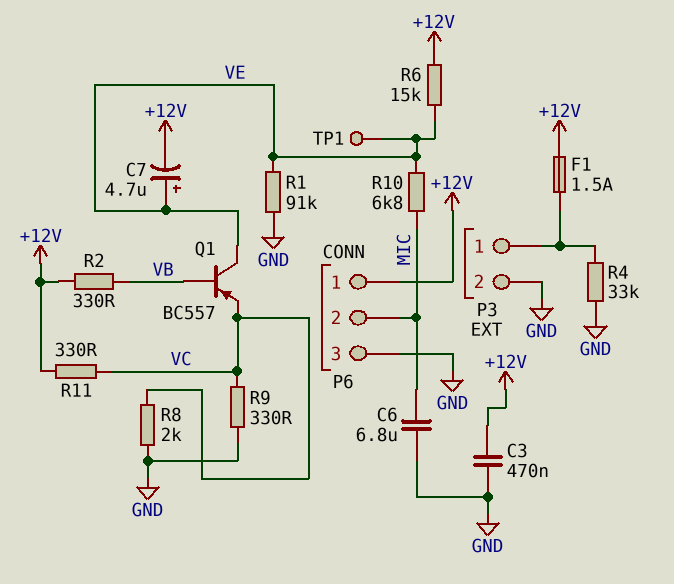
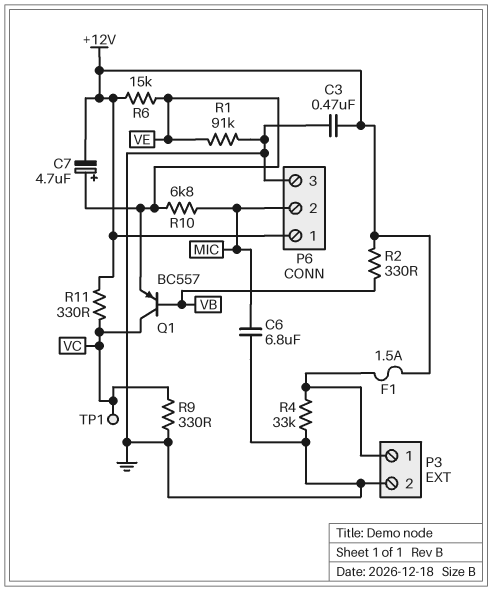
Q1: PNP BC557 (B VB, C VE, E VC) -> PNP BC557 (B VB, C VC, E VE)
R8: 2k (GND, VC) -> none
TP1: test point (VE) -> test point (VC)

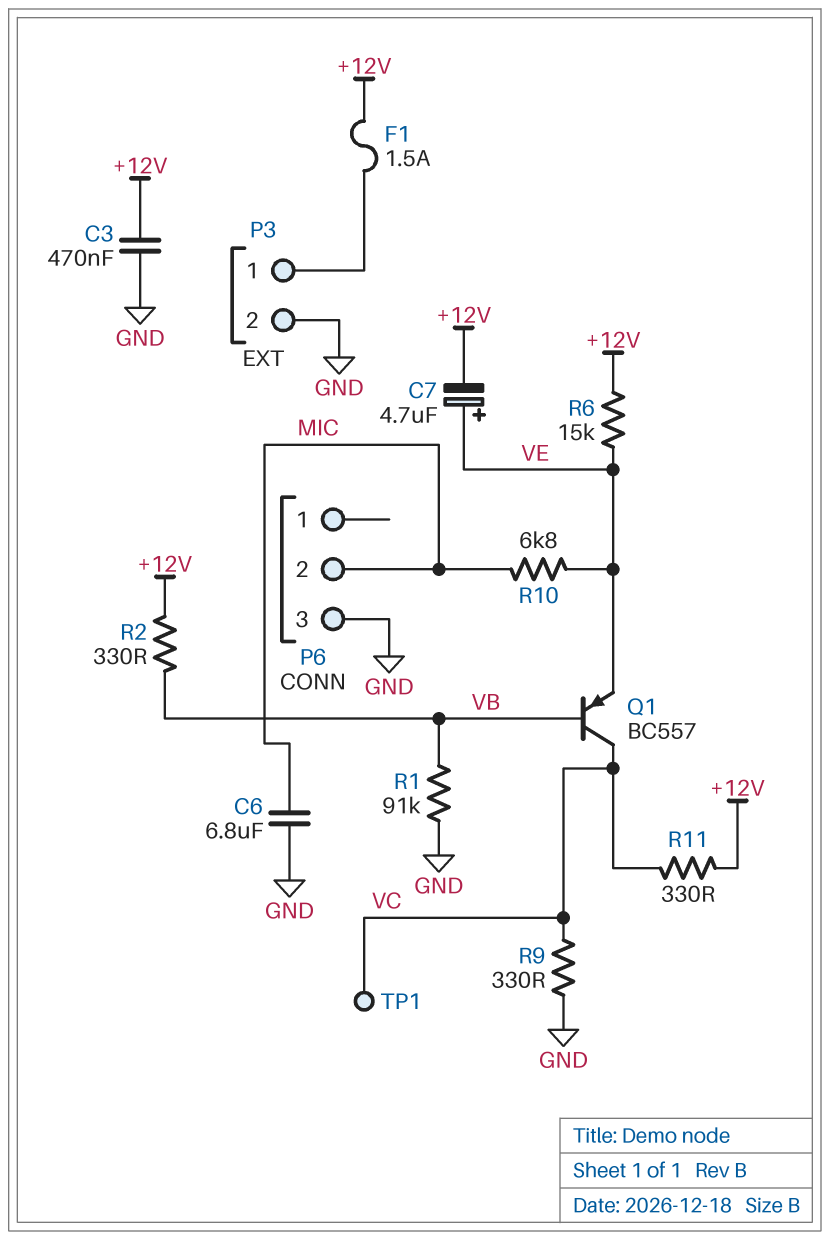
P6 pin 1: +12V -> none
R1: 91k (GND, VE) -> 91k (GND, VB)
R4: 33k (GND, P3/1) -> none

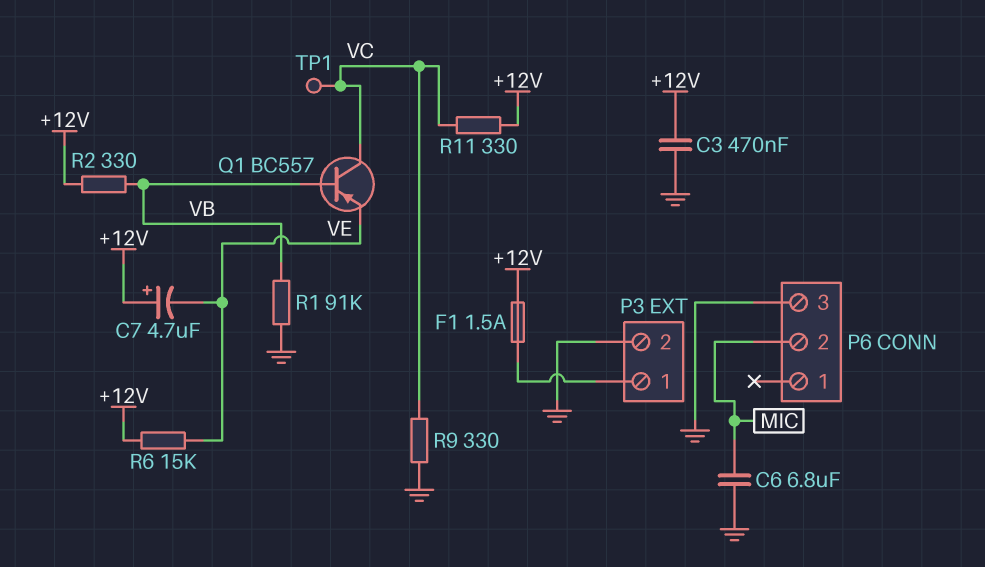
C7: 4.7uF (plus VE, minus +12V) -> 4.7uF (plus +12V, minus VE)
R10: 6.8k (MIC, VE) -> none

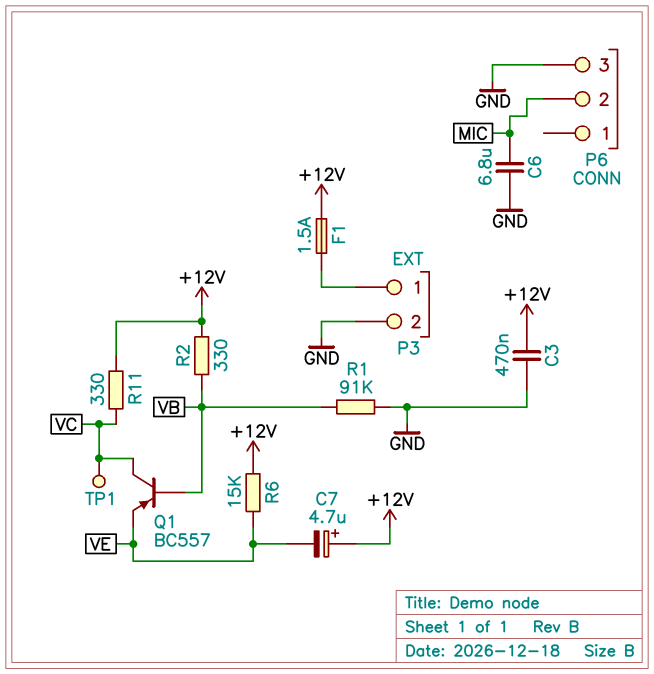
R9: 330 (GND, VC) -> none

• • •

#### WHAT YOU WILL DO:
Please return every line of the records above that contains the word "none".

#### PROBLEM SOLUTION:
R8: 2k (GND, VC) -> none
P6 pin 1: +12V -> none
R4: 33k (GND, P3/1) -> none
R10: 6.8k (MIC, VE) -> none
R9: 330 (GND, VC) -> none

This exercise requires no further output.